___ GIVEN DATA
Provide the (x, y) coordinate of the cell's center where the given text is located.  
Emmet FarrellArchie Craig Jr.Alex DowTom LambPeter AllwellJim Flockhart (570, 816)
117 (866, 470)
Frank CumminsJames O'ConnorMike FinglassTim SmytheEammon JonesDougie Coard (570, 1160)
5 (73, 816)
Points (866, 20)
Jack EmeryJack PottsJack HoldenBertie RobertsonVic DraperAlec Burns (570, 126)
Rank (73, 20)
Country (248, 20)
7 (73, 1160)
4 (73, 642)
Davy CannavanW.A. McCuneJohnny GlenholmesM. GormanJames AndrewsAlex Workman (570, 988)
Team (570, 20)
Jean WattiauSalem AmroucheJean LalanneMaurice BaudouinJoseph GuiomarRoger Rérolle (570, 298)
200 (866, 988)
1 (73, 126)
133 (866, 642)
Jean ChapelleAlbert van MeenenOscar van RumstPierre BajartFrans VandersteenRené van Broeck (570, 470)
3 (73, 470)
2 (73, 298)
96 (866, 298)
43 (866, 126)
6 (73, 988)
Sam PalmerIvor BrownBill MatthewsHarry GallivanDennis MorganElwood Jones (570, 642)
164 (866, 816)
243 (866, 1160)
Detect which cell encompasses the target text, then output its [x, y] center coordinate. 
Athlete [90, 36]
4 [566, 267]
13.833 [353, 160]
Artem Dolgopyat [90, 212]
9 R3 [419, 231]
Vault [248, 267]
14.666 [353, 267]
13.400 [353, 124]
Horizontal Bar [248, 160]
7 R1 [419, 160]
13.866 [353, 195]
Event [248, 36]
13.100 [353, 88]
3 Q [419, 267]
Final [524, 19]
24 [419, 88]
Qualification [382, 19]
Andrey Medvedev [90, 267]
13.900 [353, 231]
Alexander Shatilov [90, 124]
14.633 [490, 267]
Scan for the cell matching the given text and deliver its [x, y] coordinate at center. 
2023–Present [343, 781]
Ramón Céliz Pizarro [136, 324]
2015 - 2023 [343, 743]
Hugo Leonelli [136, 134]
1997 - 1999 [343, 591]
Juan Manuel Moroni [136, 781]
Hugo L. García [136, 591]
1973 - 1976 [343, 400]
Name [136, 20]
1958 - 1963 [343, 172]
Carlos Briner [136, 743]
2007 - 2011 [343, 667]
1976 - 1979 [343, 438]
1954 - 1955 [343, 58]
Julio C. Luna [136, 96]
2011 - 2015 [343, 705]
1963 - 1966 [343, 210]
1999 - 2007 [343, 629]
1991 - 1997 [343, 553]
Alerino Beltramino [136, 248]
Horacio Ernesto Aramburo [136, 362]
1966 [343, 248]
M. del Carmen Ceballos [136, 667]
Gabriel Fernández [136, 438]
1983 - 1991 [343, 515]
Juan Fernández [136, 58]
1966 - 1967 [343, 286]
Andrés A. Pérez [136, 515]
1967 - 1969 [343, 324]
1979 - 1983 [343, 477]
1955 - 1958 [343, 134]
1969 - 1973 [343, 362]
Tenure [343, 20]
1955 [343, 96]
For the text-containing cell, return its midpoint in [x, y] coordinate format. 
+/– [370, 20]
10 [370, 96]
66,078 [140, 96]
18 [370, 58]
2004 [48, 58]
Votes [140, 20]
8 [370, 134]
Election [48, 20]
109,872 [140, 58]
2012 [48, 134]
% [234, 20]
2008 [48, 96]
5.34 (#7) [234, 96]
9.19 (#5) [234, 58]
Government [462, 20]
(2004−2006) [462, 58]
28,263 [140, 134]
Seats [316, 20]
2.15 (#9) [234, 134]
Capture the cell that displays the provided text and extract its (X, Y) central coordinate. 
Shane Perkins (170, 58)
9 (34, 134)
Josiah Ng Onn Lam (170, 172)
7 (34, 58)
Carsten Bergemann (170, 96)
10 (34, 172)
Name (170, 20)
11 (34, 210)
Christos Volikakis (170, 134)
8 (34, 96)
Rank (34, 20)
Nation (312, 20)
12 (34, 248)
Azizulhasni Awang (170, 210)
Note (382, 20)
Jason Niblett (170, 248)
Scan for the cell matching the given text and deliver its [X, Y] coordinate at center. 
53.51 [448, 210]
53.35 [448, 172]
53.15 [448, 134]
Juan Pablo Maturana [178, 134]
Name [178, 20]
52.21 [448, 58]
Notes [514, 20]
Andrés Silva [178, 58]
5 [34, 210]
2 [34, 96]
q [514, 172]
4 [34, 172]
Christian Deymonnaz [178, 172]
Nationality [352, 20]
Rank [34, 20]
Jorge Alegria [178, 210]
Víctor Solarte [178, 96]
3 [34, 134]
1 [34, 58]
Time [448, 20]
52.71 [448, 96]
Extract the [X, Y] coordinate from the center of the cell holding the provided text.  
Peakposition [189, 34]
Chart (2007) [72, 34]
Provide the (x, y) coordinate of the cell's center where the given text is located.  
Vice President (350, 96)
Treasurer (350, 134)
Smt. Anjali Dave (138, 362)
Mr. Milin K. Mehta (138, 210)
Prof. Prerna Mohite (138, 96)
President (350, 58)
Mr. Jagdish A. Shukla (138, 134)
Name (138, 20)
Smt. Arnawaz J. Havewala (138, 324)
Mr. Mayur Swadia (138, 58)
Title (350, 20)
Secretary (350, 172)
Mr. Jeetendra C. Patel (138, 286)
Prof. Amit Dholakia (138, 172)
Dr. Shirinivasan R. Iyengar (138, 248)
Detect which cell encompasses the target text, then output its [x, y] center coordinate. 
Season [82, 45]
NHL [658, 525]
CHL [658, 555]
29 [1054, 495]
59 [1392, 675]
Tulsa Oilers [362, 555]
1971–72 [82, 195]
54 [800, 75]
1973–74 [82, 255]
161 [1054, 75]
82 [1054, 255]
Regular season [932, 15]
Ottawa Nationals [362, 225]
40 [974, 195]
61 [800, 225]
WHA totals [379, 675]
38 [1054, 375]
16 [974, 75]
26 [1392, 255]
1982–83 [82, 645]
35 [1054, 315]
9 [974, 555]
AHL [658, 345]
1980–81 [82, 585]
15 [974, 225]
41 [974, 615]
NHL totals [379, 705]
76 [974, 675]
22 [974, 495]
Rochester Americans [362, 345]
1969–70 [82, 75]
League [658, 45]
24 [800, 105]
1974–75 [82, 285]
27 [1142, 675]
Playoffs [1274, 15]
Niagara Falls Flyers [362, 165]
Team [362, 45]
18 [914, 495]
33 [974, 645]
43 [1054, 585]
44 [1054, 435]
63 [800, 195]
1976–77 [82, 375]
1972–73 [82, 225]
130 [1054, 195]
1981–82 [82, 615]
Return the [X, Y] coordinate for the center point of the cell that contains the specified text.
______
EXERCISE OBJECTIVE
Rewrite all of the data above as a Markdown table with the columns Row and Entry. Put each nonblank line in Entry in its original order, number the rows in Row starting from 1, and leave out blank lines.

SOLUTION
| Row | Entry |
|---|---|
| 1 | Provide the (x, y) coordinate of the cell's center where the given text is located.   |
| 2 | Emmet FarrellArchie Craig Jr.Alex DowTom LambPeter AllwellJim Flockhart (570, 816) |
| 3 | 117 (866, 470) |
| 4 | Frank CumminsJames O'ConnorMike FinglassTim SmytheEammon JonesDougie Coard (570, 1160) |
| 5 | 5 (73, 816) |
| 6 | Points (866, 20) |
| 7 | Jack EmeryJack PottsJack HoldenBertie RobertsonVic DraperAlec Burns (570, 126) |
| 8 | Rank (73, 20) |
| 9 | Country (248, 20) |
| 10 | 7 (73, 1160) |
| 11 | 4 (73, 642) |
| 12 | Davy CannavanW.A. McCuneJohnny GlenholmesM. GormanJames AndrewsAlex Workman (570, 988) |
| 13 | Team (570, 20) |
| 14 | Jean WattiauSalem AmroucheJean LalanneMaurice BaudouinJoseph GuiomarRoger Rérolle (570, 298) |
| 15 | 200 (866, 988) |
| 16 | 1 (73, 126) |
| 17 | 133 (866, 642) |
| 18 | Jean ChapelleAlbert van MeenenOscar van RumstPierre BajartFrans VandersteenRené van Broeck (570, 470) |
| 19 | 3 (73, 470) |
| 20 | 2 (73, 298) |
| 21 | 96 (866, 298) |
| 22 | 43 (866, 126) |
| 23 | 6 (73, 988) |
| 24 | Sam PalmerIvor BrownBill MatthewsHarry GallivanDennis MorganElwood Jones (570, 642) |
| 25 | 164 (866, 816) |
| 26 | 243 (866, 1160) |
| 27 | Detect which cell encompasses the target text, then output its [x, y] center coordinate.  |
| 28 | Athlete [90, 36] |
| 29 | 4 [566, 267] |
| 30 | 13.833 [353, 160] |
| 31 | Artem Dolgopyat [90, 212] |
| 32 | 9 R3 [419, 231] |
| 33 | Vault [248, 267] |
| 34 | 14.666 [353, 267] |
| 35 | 13.400 [353, 124] |
| 36 | Horizontal Bar [248, 160] |
| 37 | 7 R1 [419, 160] |
| 38 | 13.866 [353, 195] |
| 39 | Event [248, 36] |
| 40 | 13.100 [353, 88] |
| 41 | 3 Q [419, 267] |
| 42 | Final [524, 19] |
| 43 | 24 [419, 88] |
| 44 | Qualification [382, 19] |
| 45 | Andrey Medvedev [90, 267] |
| 46 | 13.900 [353, 231] |
| 47 | Alexander Shatilov [90, 124] |
| 48 | 14.633 [490, 267] |
| 49 | Scan for the cell matching the given text and deliver its [x, y] coordinate at center.  |
| 50 | 2023–Present [343, 781] |
| 51 | Ramón Céliz Pizarro [136, 324] |
| 52 | 2015 - 2023 [343, 743] |
| 53 | Hugo Leonelli [136, 134] |
| 54 | 1997 - 1999 [343, 591] |
| 55 | Juan Manuel Moroni [136, 781] |
| 56 | Hugo L. García [136, 591] |
| 57 | 1973 - 1976 [343, 400] |
| 58 | Name [136, 20] |
| 59 | 1958 - 1963 [343, 172] |
| 60 | Carlos Briner [136, 743] |
| 61 | 2007 - 2011 [343, 667] |
| 62 | 1976 - 1979 [343, 438] |
| 63 | 1954 - 1955 [343, 58] |
| 64 | Julio C. Luna [136, 96] |
| 65 | 2011 - 2015 [343, 705] |
| 66 | 1963 - 1966 [343, 210] |
| 67 | 1999 - 2007 [343, 629] |
| 68 | 1991 - 1997 [343, 553] |
| 69 | Alerino Beltramino [136, 248] |
| 70 | Horacio Ernesto Aramburo [136, 362] |
| 71 | 1966 [343, 248] |
| 72 | M. del Carmen Ceballos [136, 667] |
| 73 | Gabriel Fernández [136, 438] |
| 74 | 1983 - 1991 [343, 515] |
| 75 | Juan Fernández [136, 58] |
| 76 | 1966 - 1967 [343, 286] |
| 77 | Andrés A. Pérez [136, 515] |
| 78 | 1967 - 1969 [343, 324] |
| 79 | 1979 - 1983 [343, 477] |
| 80 | 1955 - 1958 [343, 134] |
| 81 | 1969 - 1973 [343, 362] |
| 82 | Tenure [343, 20] |
| 83 | 1955 [343, 96] |
| 84 | For the text-containing cell, return its midpoint in [x, y] coordinate format.  |
| 85 | +/– [370, 20] |
| 86 | 10 [370, 96] |
| 87 | 66,078 [140, 96] |
| 88 | 18 [370, 58] |
| 89 | 2004 [48, 58] |
| 90 | Votes [140, 20] |
| 91 | 8 [370, 134] |
| 92 | Election [48, 20] |
| 93 | 109,872 [140, 58] |
| 94 | 2012 [48, 134] |
| 95 | % [234, 20] |
| 96 | 2008 [48, 96] |
| 97 | 5.34 (#7) [234, 96] |
| 98 | 9.19 (#5) [234, 58] |
| 99 | Government [462, 20] |
| 100 | (2004−2006) [462, 58] |
| 101 | 28,263 [140, 134] |
| 102 | Seats [316, 20] |
| 103 | 2.15 (#9) [234, 134] |
| 104 | Capture the cell that displays the provided text and extract its (X, Y) central coordinate.  |
| 105 | Shane Perkins (170, 58) |
| 106 | 9 (34, 134) |
| 107 | Josiah Ng Onn Lam (170, 172) |
| 108 | 7 (34, 58) |
| 109 | Carsten Bergemann (170, 96) |
| 110 | 10 (34, 172) |
| 111 | Name (170, 20) |
| 112 | 11 (34, 210) |
| 113 | Christos Volikakis (170, 134) |
| 114 | 8 (34, 96) |
| 115 | Rank (34, 20) |
| 116 | Nation (312, 20) |
| 117 | 12 (34, 248) |
| 118 | Azizulhasni Awang (170, 210) |
| 119 | Note (382, 20) |
| 120 | Jason Niblett (170, 248) |
| 121 | Scan for the cell matching the given text and deliver its [X, Y] coordinate at center.  |
| 122 | 53.51 [448, 210] |
| 123 | 53.35 [448, 172] |
| 124 | 53.15 [448, 134] |
| 125 | Juan Pablo Maturana [178, 134] |
| 126 | Name [178, 20] |
| 127 | 52.21 [448, 58] |
| 128 | Notes [514, 20] |
| 129 | Andrés Silva [178, 58] |
| 130 | 5 [34, 210] |
| 131 | 2 [34, 96] |
| 132 | q [514, 172] |
| 133 | 4 [34, 172] |
| 134 | Christian Deymonnaz [178, 172] |
| 135 | Nationality [352, 20] |
| 136 | Rank [34, 20] |
| 137 | Jorge Alegria [178, 210] |
| 138 | Víctor Solarte [178, 96] |
| 139 | 3 [34, 134] |
| 140 | 1 [34, 58] |
| 141 | Time [448, 20] |
| 142 | 52.71 [448, 96] |
| 143 | Extract the [X, Y] coordinate from the center of the cell holding the provided text.   |
| 144 | Peakposition [189, 34] |
| 145 | Chart (2007) [72, 34] |
| 146 | Provide the (x, y) coordinate of the cell's center where the given text is located.   |
| 147 | Vice President (350, 96) |
| 148 | Treasurer (350, 134) |
| 149 | Smt. Anjali Dave (138, 362) |
| 150 | Mr. Milin K. Mehta (138, 210) |
| 151 | Prof. Prerna Mohite (138, 96) |
| 152 | President (350, 58) |
| 153 | Mr. Jagdish A. Shukla (138, 134) |
| 154 | Name (138, 20) |
| 155 | Smt. Arnawaz J. Havewala (138, 324) |
| 156 | Mr. Mayur Swadia (138, 58) |
| 157 | Title (350, 20) |
| 158 | Secretary (350, 172) |
| 159 | Mr. Jeetendra C. Patel (138, 286) |
| 160 | Prof. Amit Dholakia (138, 172) |
| 161 | Dr. Shirinivasan R. Iyengar (138, 248) |
| 162 | Detect which cell encompasses the target text, then output its [x, y] center coordinate.  |
| 163 | Season [82, 45] |
| 164 | NHL [658, 525] |
| 165 | CHL [658, 555] |
| 166 | 29 [1054, 495] |
| 167 | 59 [1392, 675] |
| 168 | Tulsa Oilers [362, 555] |
| 169 | 1971–72 [82, 195] |
| 170 | 54 [800, 75] |
| 171 | 1973–74 [82, 255] |
| 172 | 161 [1054, 75] |
| 173 | 82 [1054, 255] |
| 174 | Regular season [932, 15] |
| 175 | Ottawa Nationals [362, 225] |
| 176 | 40 [974, 195] |
| 177 | 61 [800, 225] |
| 178 | WHA totals [379, 675] |
| 179 | 38 [1054, 375] |
| 180 | 16 [974, 75] |
| 181 | 26 [1392, 255] |
| 182 | 1982–83 [82, 645] |
| 183 | 35 [1054, 315] |
| 184 | 9 [974, 555] |
| 185 | AHL [658, 345] |
| 186 | 1980–81 [82, 585] |
| 187 | 15 [974, 225] |
| 188 | 41 [974, 615] |
| 189 | NHL totals [379, 705] |
| 190 | 76 [974, 675] |
| 191 | 22 [974, 495] |
| 192 | Rochester Americans [362, 345] |
| 193 | 1969–70 [82, 75] |
| 194 | League [658, 45] |
| 195 | 24 [800, 105] |
| 196 | 1974–75 [82, 285] |
| 197 | 27 [1142, 675] |
| 198 | Playoffs [1274, 15] |
| 199 | Niagara Falls Flyers [362, 165] |
| 200 | Team [362, 45] |
| 201 | 18 [914, 495] |
| 202 | 33 [974, 645] |
| 203 | 43 [1054, 585] |
| 204 | 44 [1054, 435] |
| 205 | 63 [800, 195] |
| 206 | 1976–77 [82, 375] |
| 207 | 1972–73 [82, 225] |
| 208 | 130 [1054, 195] |
| 209 | 1981–82 [82, 615] |
| 210 | Return the [X, Y] coordinate for the center point of the cell that contains the specified text. |